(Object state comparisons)

:::

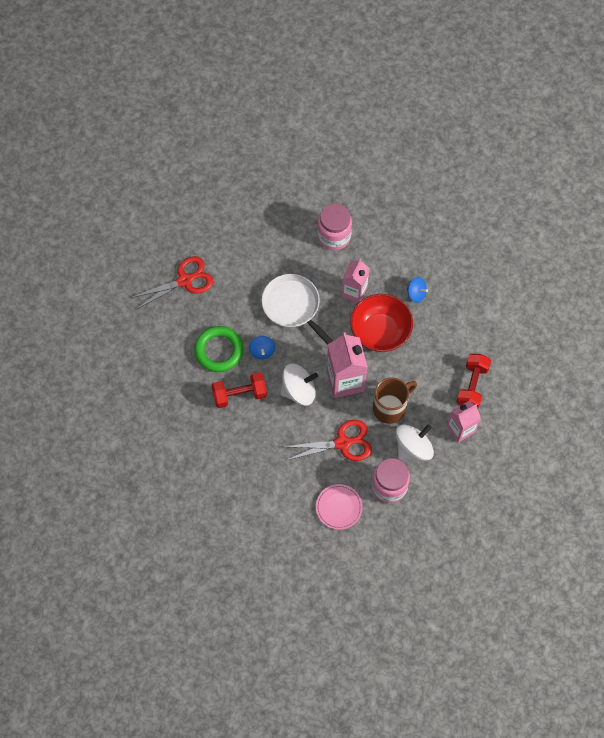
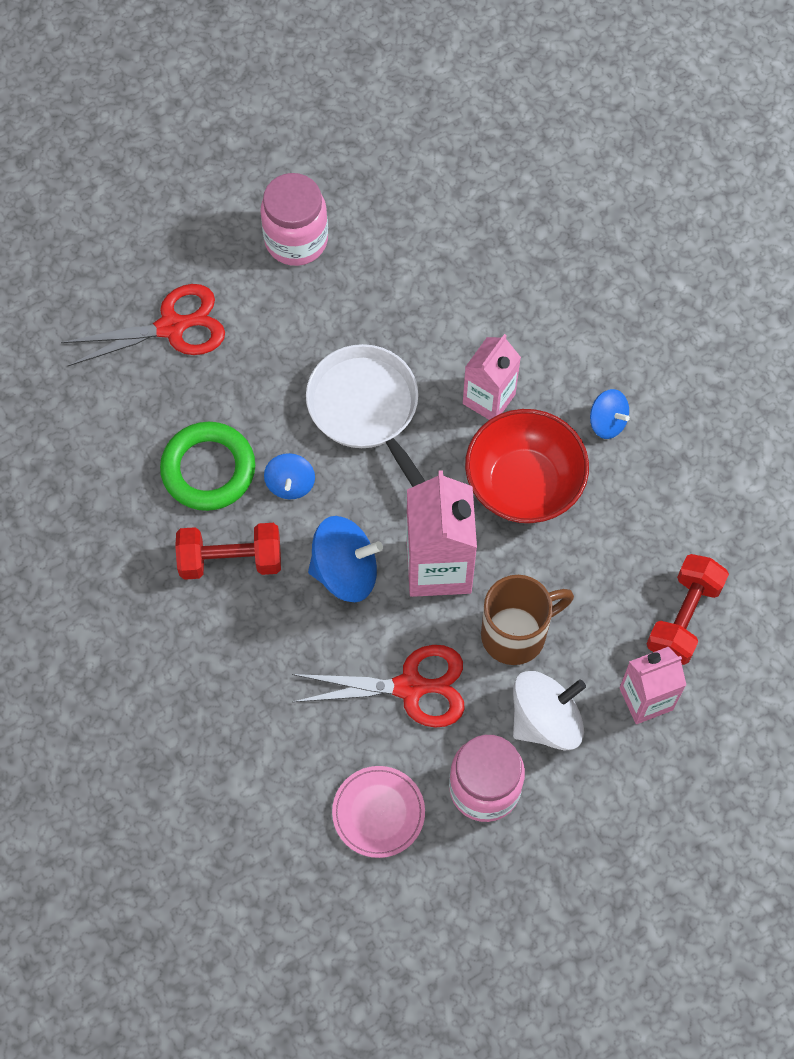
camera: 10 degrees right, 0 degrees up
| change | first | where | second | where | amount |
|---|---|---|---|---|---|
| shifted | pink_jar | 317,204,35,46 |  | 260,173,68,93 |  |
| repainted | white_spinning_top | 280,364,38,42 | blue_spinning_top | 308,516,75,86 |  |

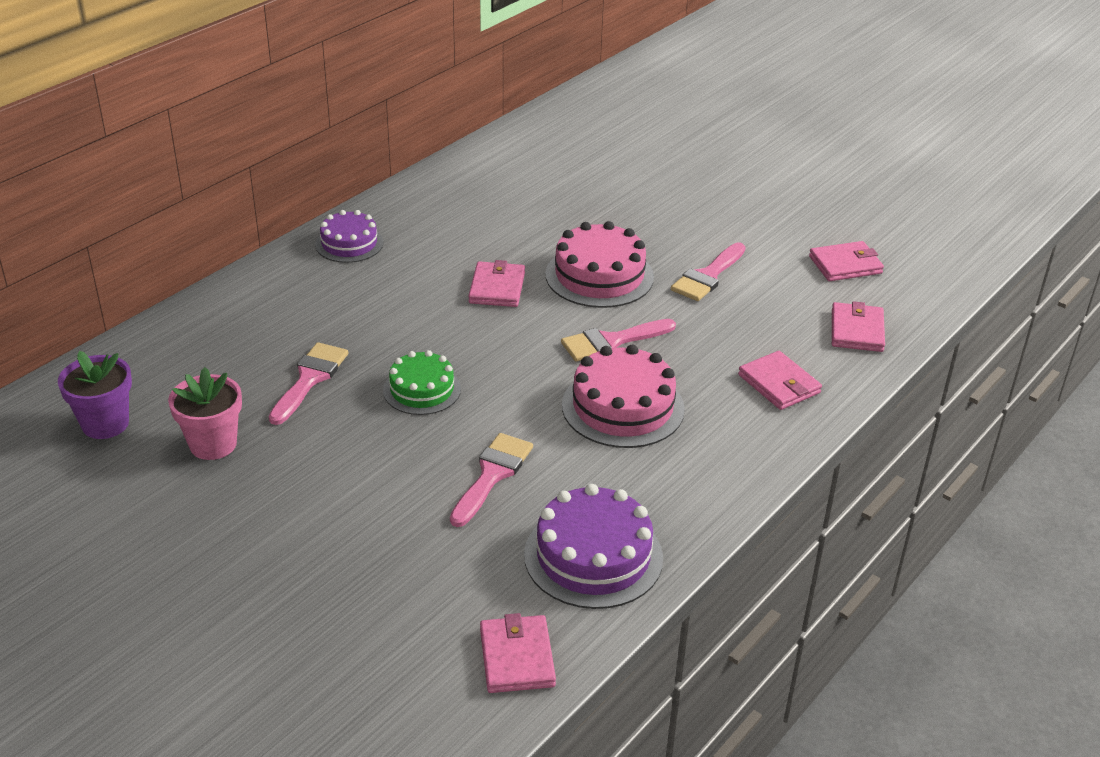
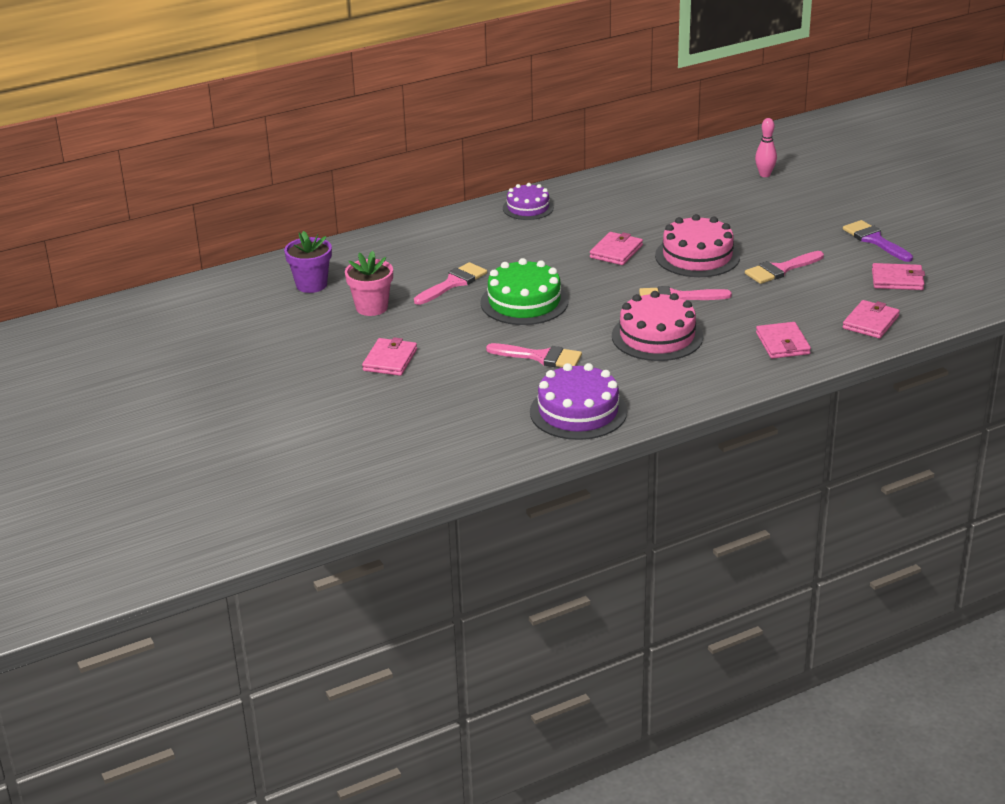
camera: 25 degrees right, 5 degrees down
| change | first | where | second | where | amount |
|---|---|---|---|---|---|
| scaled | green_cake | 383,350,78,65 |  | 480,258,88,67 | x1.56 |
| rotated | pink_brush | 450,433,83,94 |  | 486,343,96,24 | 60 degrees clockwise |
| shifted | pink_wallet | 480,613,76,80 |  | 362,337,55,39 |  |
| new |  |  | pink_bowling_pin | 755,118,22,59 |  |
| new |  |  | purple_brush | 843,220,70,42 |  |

:::

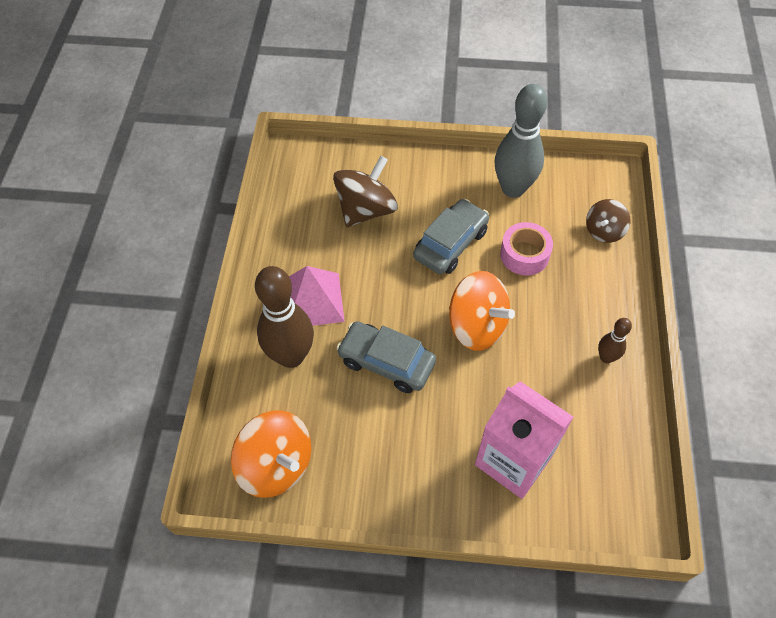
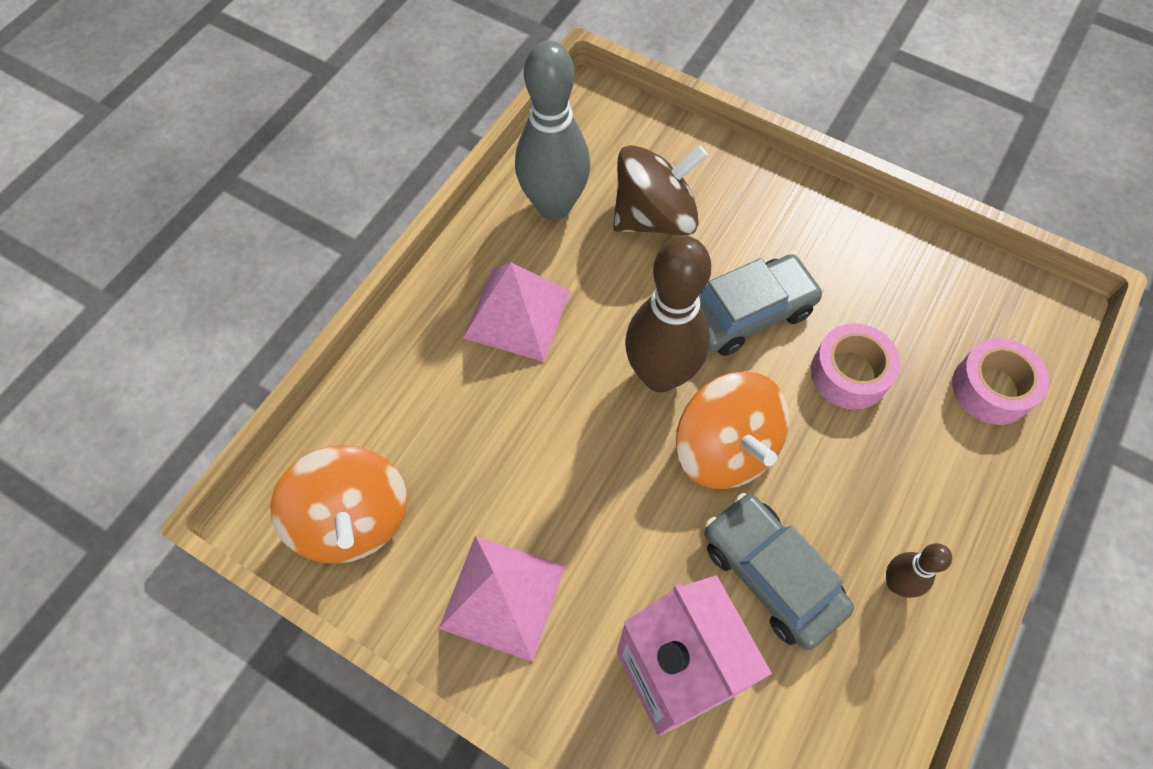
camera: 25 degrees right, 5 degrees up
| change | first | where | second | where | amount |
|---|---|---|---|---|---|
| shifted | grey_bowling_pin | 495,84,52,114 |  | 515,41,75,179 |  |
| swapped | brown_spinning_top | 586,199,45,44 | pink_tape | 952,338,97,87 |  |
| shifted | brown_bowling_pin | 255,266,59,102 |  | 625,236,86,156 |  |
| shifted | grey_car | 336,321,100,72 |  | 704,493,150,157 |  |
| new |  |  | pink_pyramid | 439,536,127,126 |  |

:::

**Your assignment**
Retype exactly the lines above, from the one with "camera: 10 degrees right, 0 degrees up" through the one with "shifted | pink_jar", inclusive.

**Finished task**
camera: 10 degrees right, 0 degrees up
| change | first | where | second | where | amount |
|---|---|---|---|---|---|
| shifted | pink_jar | 317,204,35,46 |  | 260,173,68,93 |  |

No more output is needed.